What is required =>
Go through the listing below. Copy each line that has the string "turquoise".

Material shown =>
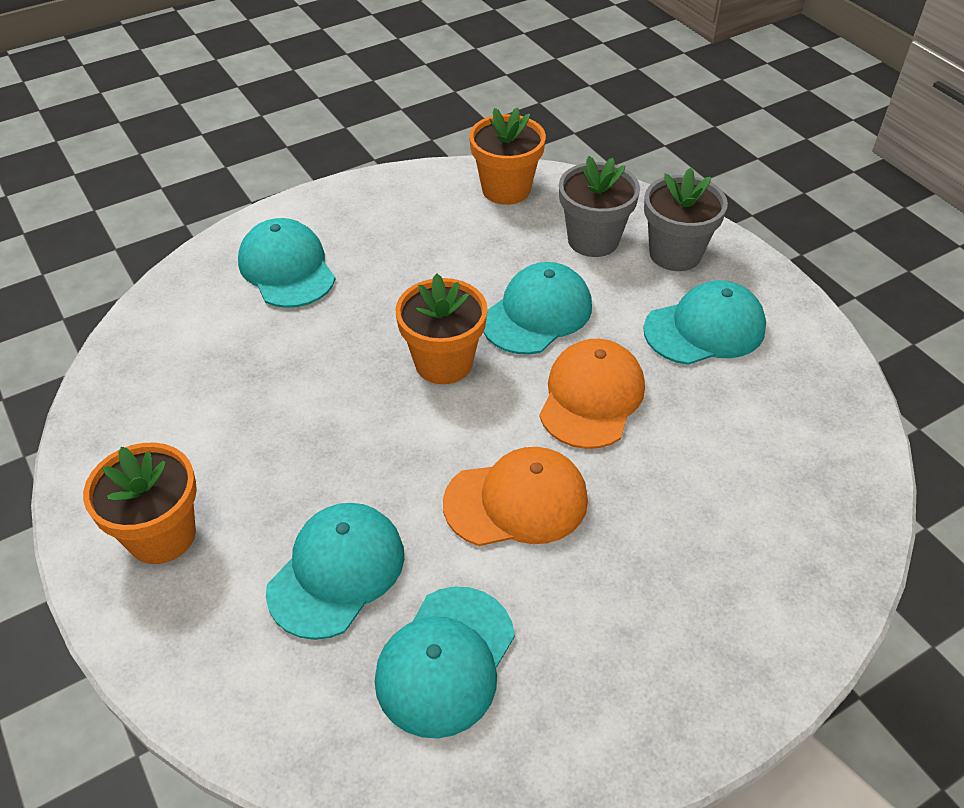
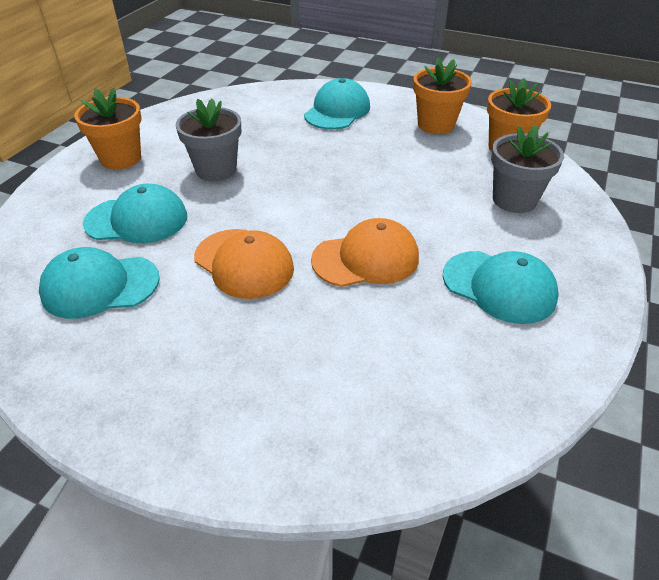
camera: 55 degrees right, 5 degrees down
(443, 363) = (328, 189): orange flower pot -> orange flower pot (436, 125)
(537, 313) = (413, 205): turquoise cap -> none
(675, 254) = (556, 241): grey flower pot -> grey flower pot (216, 170)

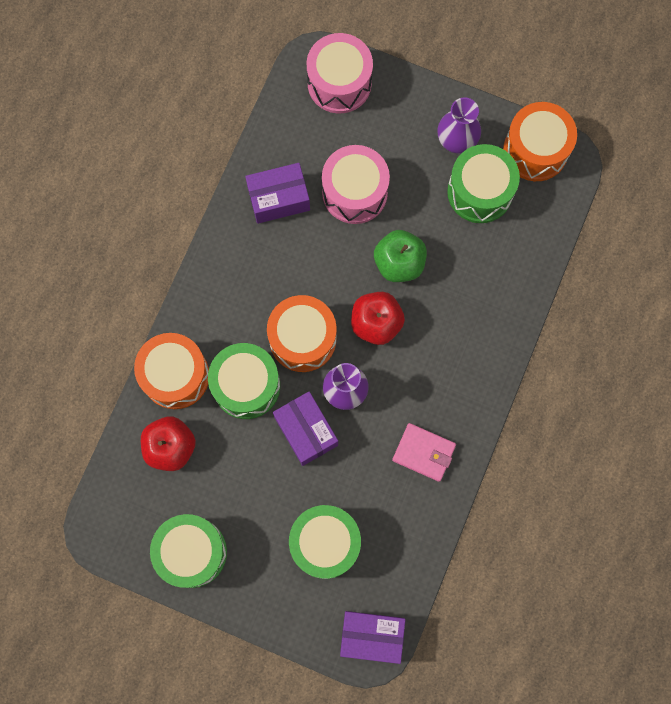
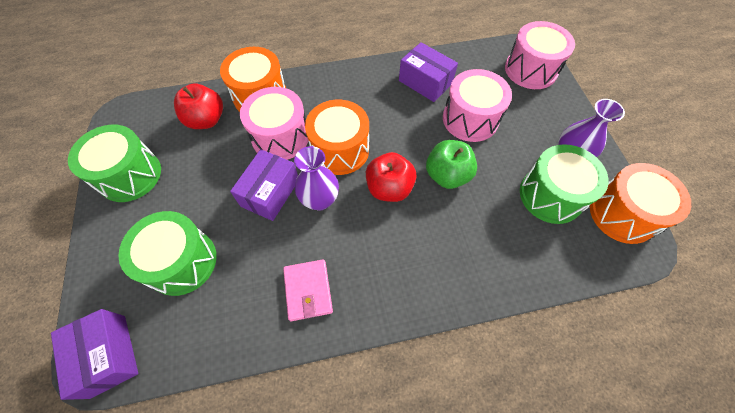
camera: 55 degrees right, 15 degrees down
(246, 385) = (280, 137): green drum -> pink drum

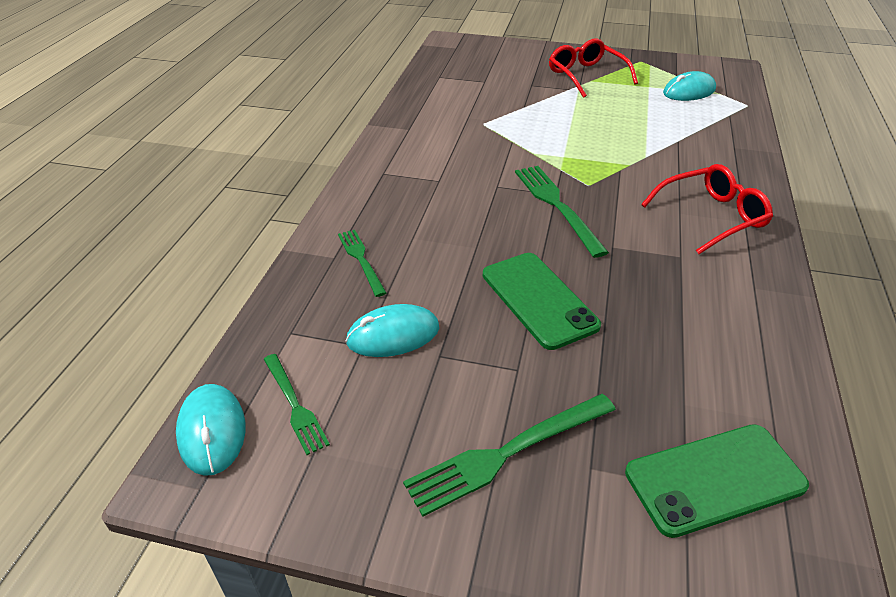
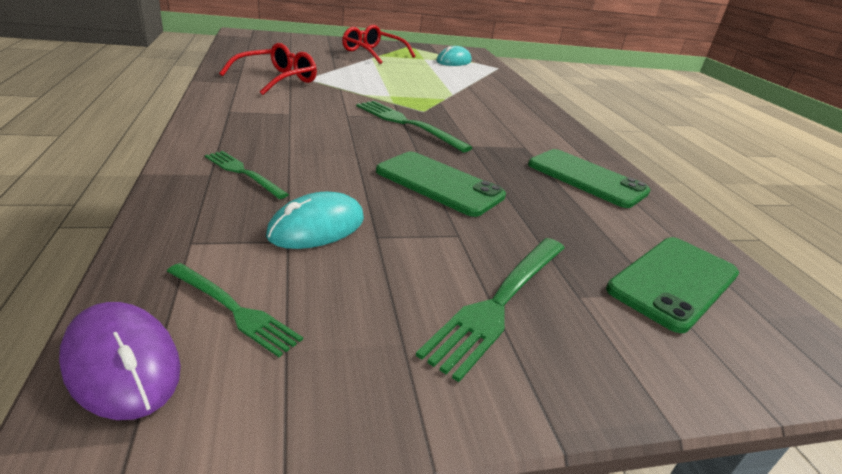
camera: 30 degrees left, 10 degrees down
(212, 431) = (122, 363): turquoise mouse -> purple mouse
(711, 216) = (526, 123): red glasses -> red glasses (277, 79)
(726, 317) = (586, 178): none -> green phone

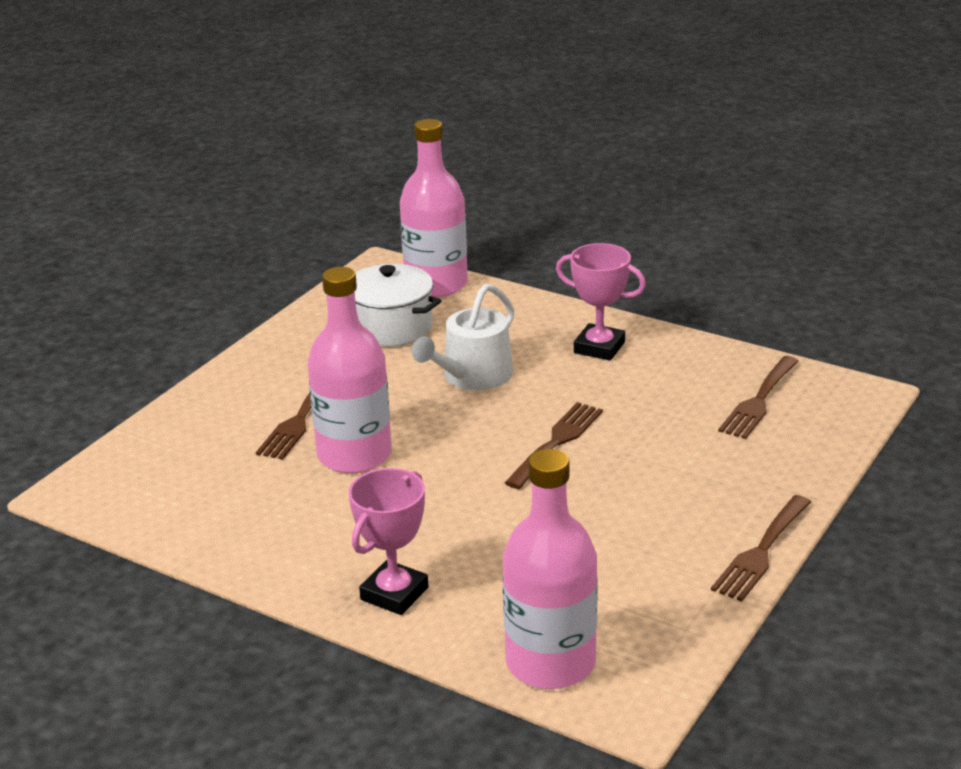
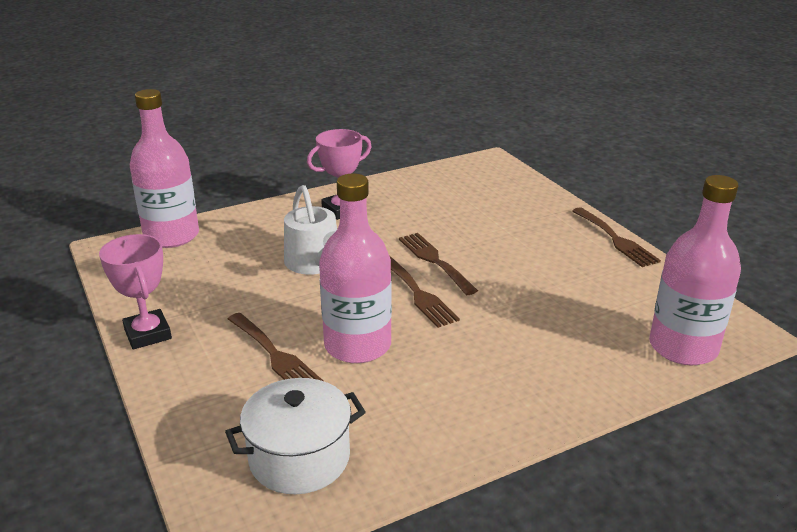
camera: 60 degrees left, 0 degrees up
(391, 327) = (201, 272): white pot -> white pot (299, 458)
(394, 593) = (558, 386): pink trophy -> pink trophy (148, 334)
(759, 401) = (463, 187): brown fork -> brown fork (418, 293)

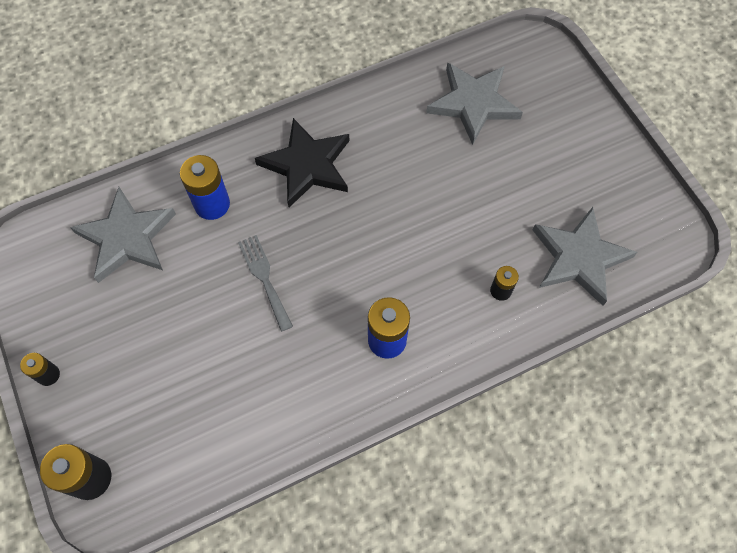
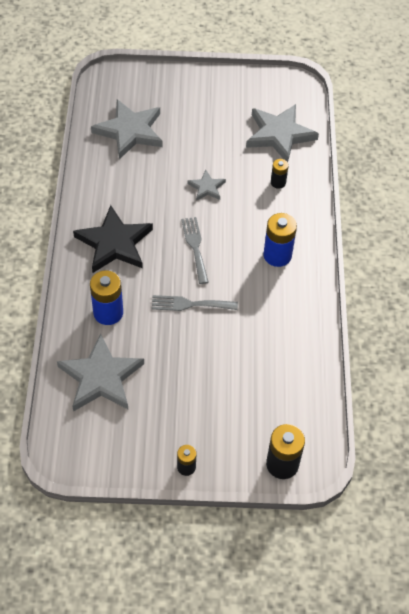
camera: 65 degrees left, 10 degrees down
(348, 246) = (195, 247): none -> grey fork
(442, 217) = (207, 187): none -> grey star

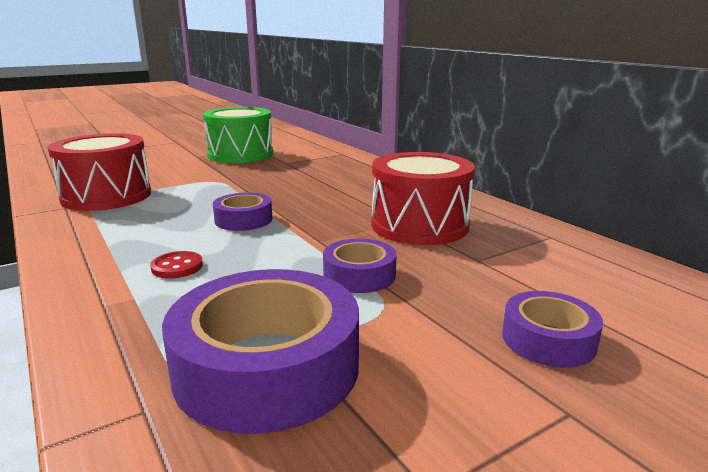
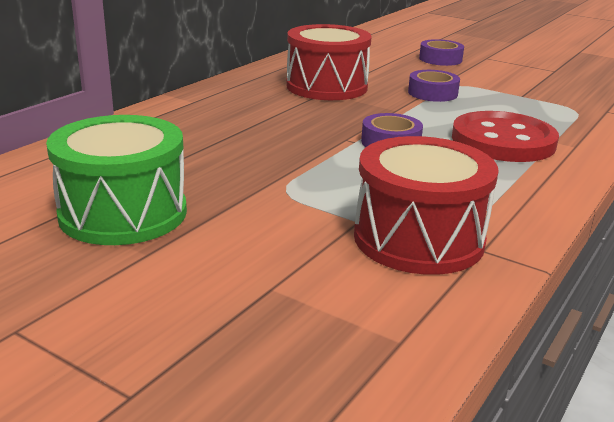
camera: 115 degrees left, 5 degrees up
(177, 267) = (503, 141): red button -> red button, size x2.49
(267, 366) = (545, 97): purple tape -> none

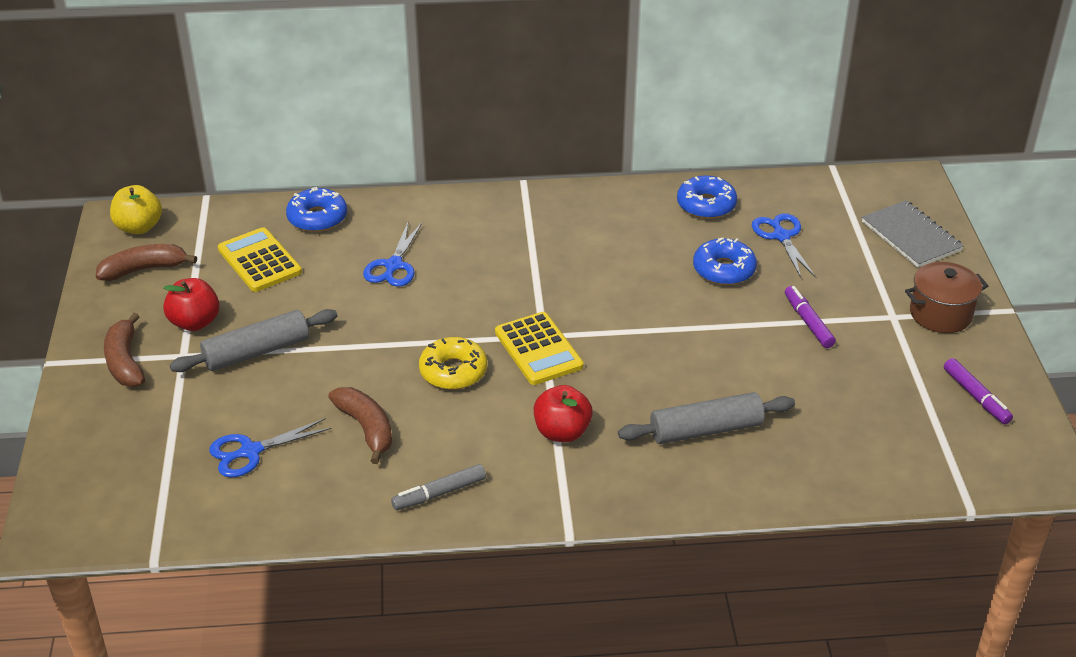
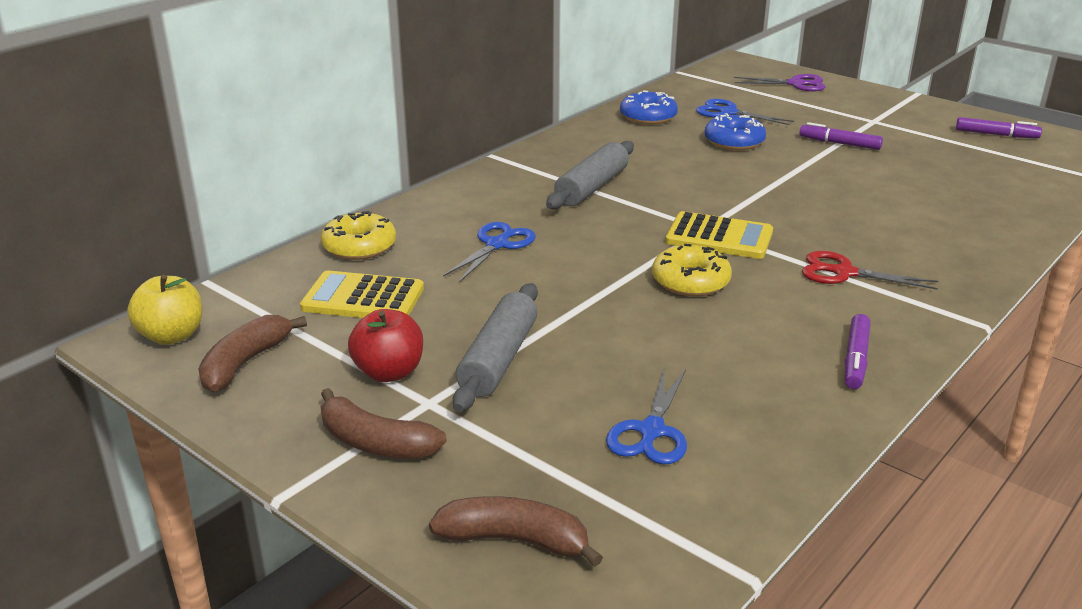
camera: 45 degrees left, 10 degrees down
(317, 218) = (359, 246): blue donut -> yellow donut
(366, 429) = (709, 354): brown banana -> brown banana (515, 540)
(393, 266) = (497, 244): blue scissors -> blue scissors turned 120 degrees counterclockwise
(439, 493) = (855, 359): grey marker -> purple marker
(562, 432) = (843, 273): red apple -> red scissors
(705, 429) = (917, 222): grey rolling pin -> grey rolling pin (591, 187)
(911, 236) = (796, 84): grey notebook -> purple scissors
(940, 314) = (892, 109): brown pot -> none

Written answer =>
(537, 313) = (413, 205): turquoise cap -> none
(212, 431) = (122, 363): turquoise mouse -> purple mouse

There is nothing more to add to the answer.